PROBLEM TO SOLVE:
Here the job is to print only the lines from the one containing "brown clock: 2 -> 0" to the end of the entries, both included, exactly as they stand, with pictures excluded.

DATA TO USE:
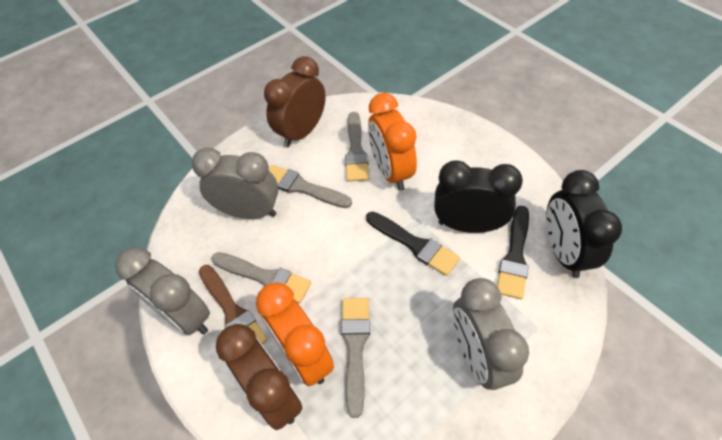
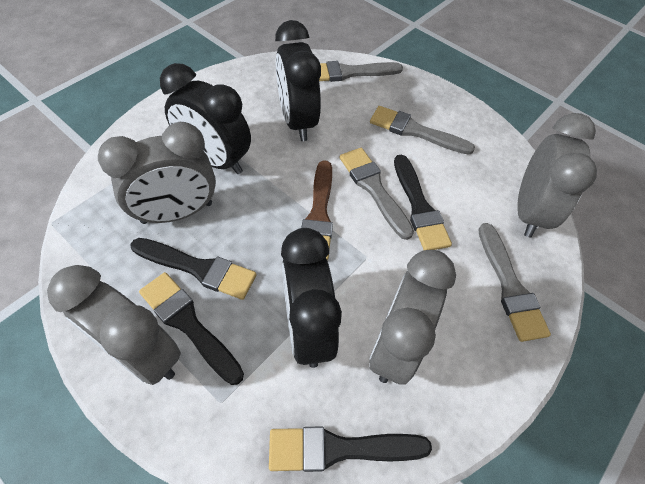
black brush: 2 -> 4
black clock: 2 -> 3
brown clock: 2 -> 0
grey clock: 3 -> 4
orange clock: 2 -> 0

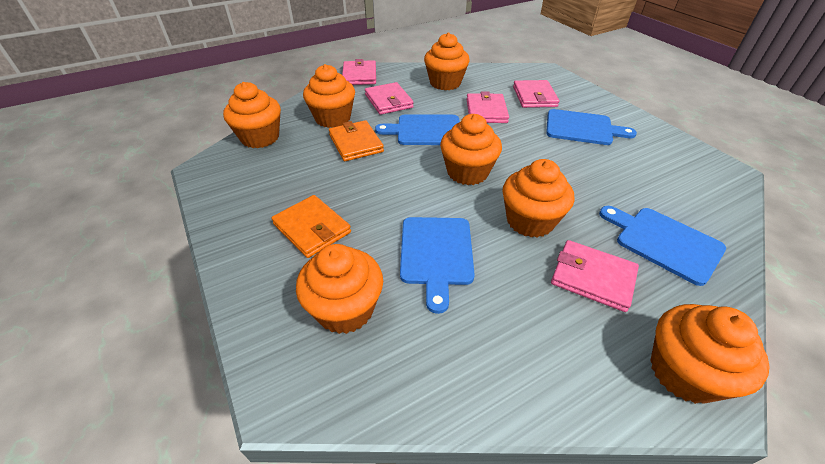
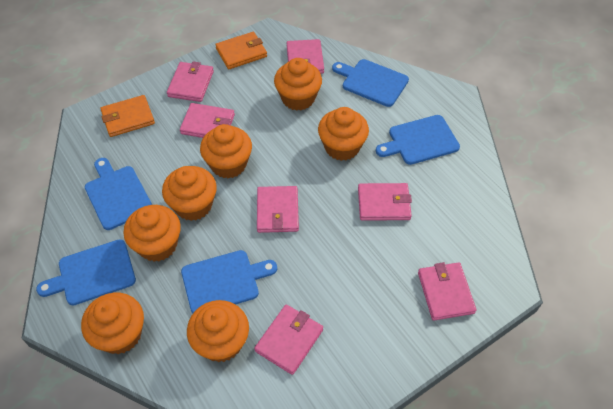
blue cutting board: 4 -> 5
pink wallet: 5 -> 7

REPLY:
brown clock: 2 -> 0
grey clock: 3 -> 4
orange clock: 2 -> 0

blue cutting board: 4 -> 5
pink wallet: 5 -> 7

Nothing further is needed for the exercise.